▶ Task objective:
Please output the entries that follow exactly, without a single image.

---------------

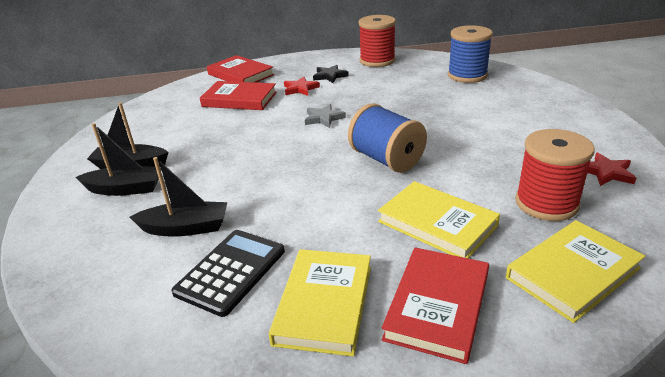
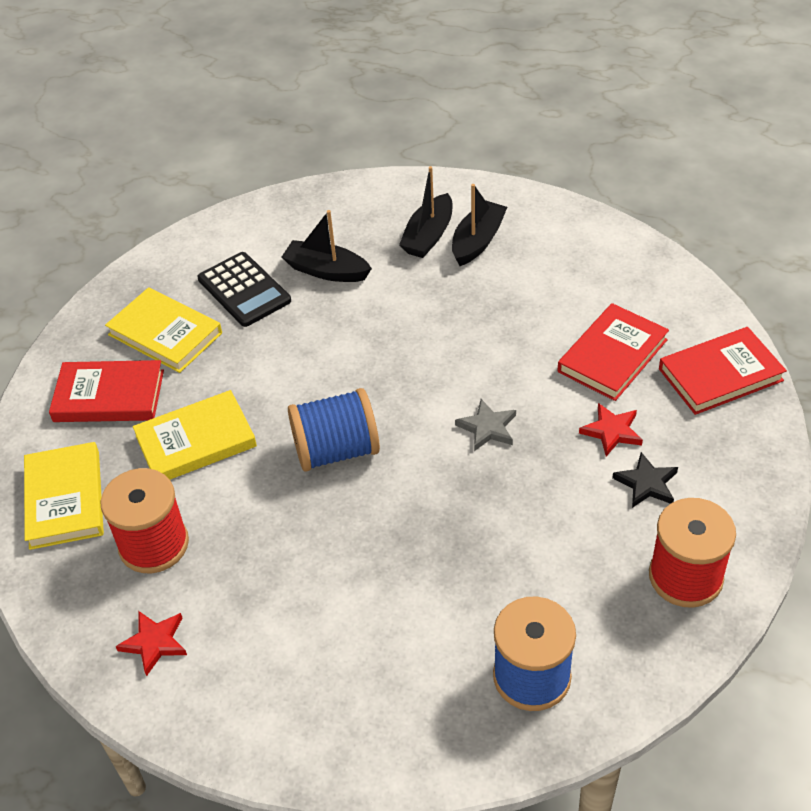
camera: 115 degrees right, 15 degrees up
(186, 228) = (326, 271): black boat -> black boat turned 90 degrees clockwise
(437, 306) = (109, 396): red book -> red book turned 45 degrees counterclockwise

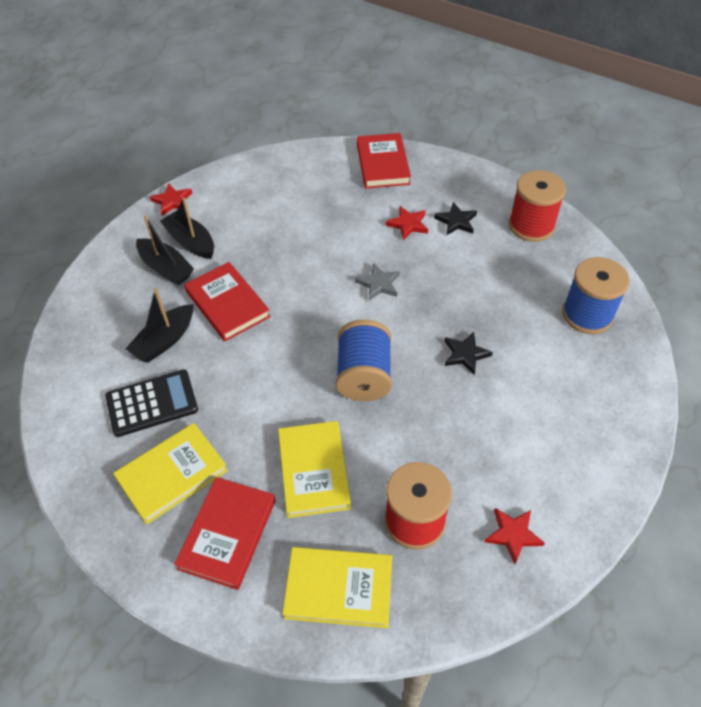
camera: 75 degrees left, 5 degrees up
(404, 544) = (465, 354): none -> black star
(535, 204) = (172, 201): none -> red star
(612, 356) = (343, 205): red book -> red book (227, 304)

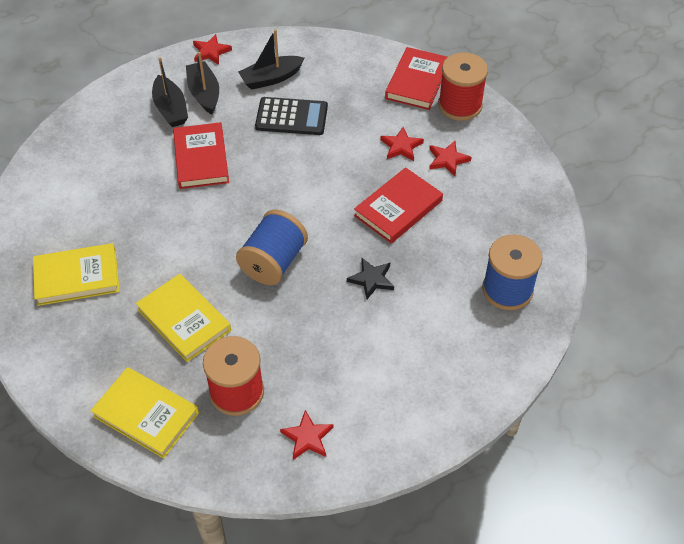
camera: 25 degrees right, 0 degrees up
(152, 403) = (94, 216): black calculator -> black calculator (291, 117)
(164, 340) = (133, 169): black boat -> black boat (271, 78)
(227, 534) = (90, 338): red book -> red book (398, 208)
(313, 471) = (184, 320): yellow book -> yellow book turned 60 degrees counterclockwise
(378, 284) = (338, 190): grey star -> none
(456, 221) = (447, 160): black star -> red star
(531, 226) = (515, 190): red spool -> red spool (460, 105)

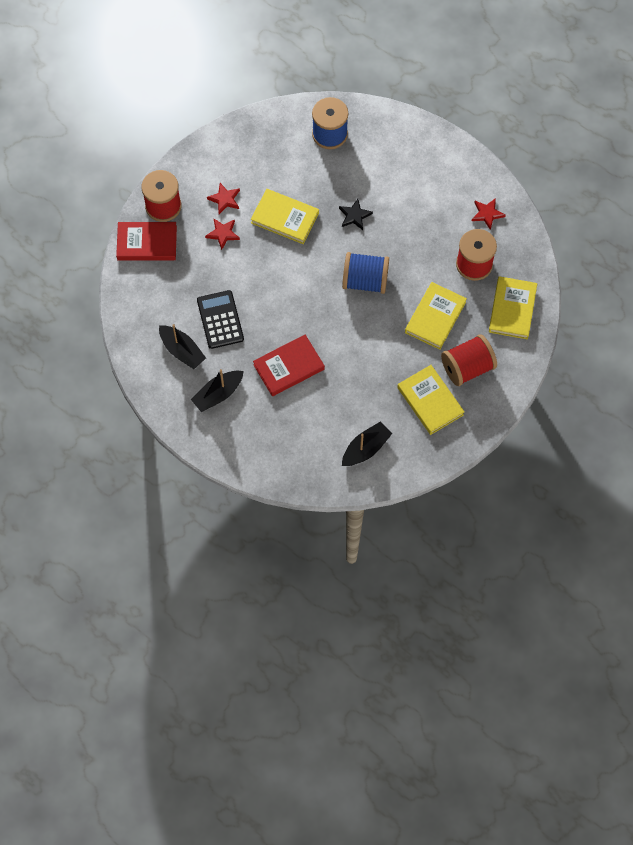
camera: 110 degrees left, 15 degrees up
(96, 331) = (467, 367): none -> red spool
(170, 109) = (245, 412): black boat -> black boat (366, 448)
(211, 52) = (166, 410): red star -> none
(398, 208) = (285, 218): red book -> yellow book

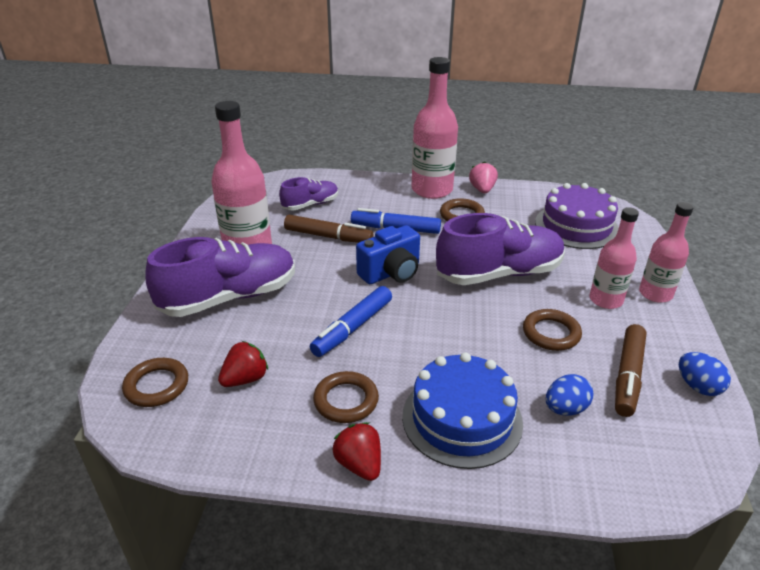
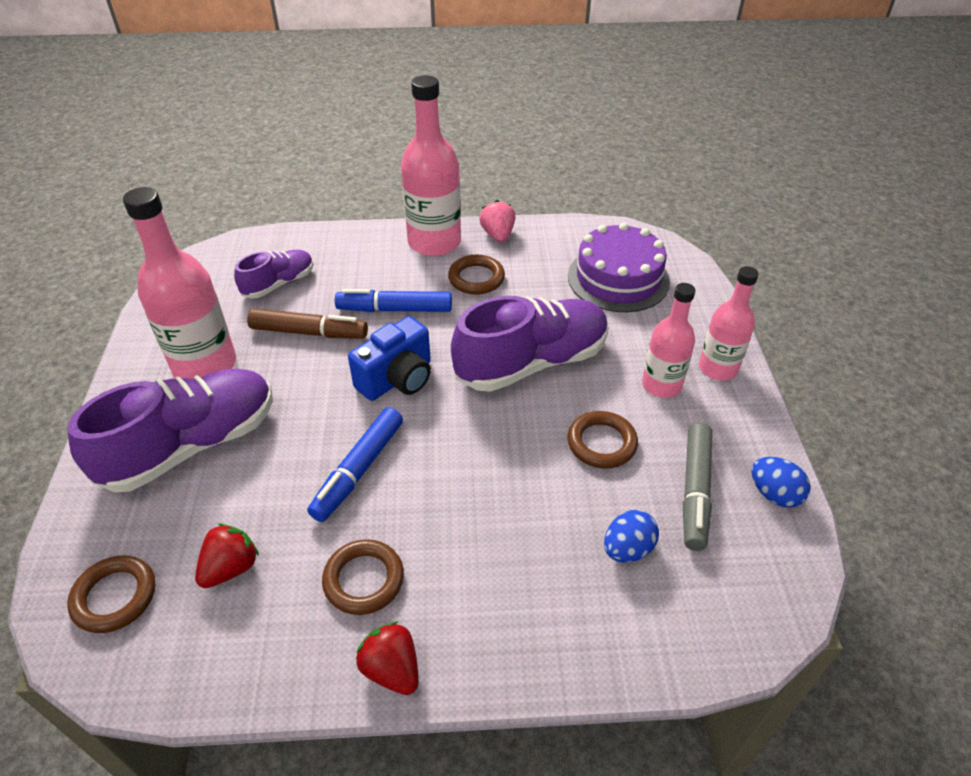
camera: 10 degrees left, 10 degrees up
(462, 419) = (508, 583): blue cake -> none
(627, 376) = (694, 491): brown marker -> grey marker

---------------

▶ Completed exercise:
camera: 115 degrees right, 15 degrees up
(186, 228) = (326, 271): black boat -> black boat turned 90 degrees clockwise
(437, 306) = (109, 396): red book -> red book turned 45 degrees counterclockwise

camera: 75 degrees left, 5 degrees up
(404, 544) = (465, 354): none -> black star
(535, 204) = (172, 201): none -> red star
(612, 356) = (343, 205): red book -> red book (227, 304)

camera: 25 degrees right, 0 degrees up
(152, 403) = (94, 216): black calculator -> black calculator (291, 117)
(164, 340) = (133, 169): black boat -> black boat (271, 78)
(227, 534) = (90, 338): red book -> red book (398, 208)
(313, 471) = (184, 320): yellow book -> yellow book turned 60 degrees counterclockwise
(378, 284) = (338, 190): grey star -> none
(456, 221) = (447, 160): black star -> red star
(531, 226) = (515, 190): red spool -> red spool (460, 105)

camera: 110 degrees left, 15 degrees up
(96, 331) = (467, 367): none -> red spool
(170, 109) = (245, 412): black boat -> black boat (366, 448)
(211, 52) = (166, 410): red star -> none
(398, 208) = (285, 218): red book -> yellow book

camera: 10 degrees left, 10 degrees up
(462, 419) = (508, 583): blue cake -> none
(627, 376) = (694, 491): brown marker -> grey marker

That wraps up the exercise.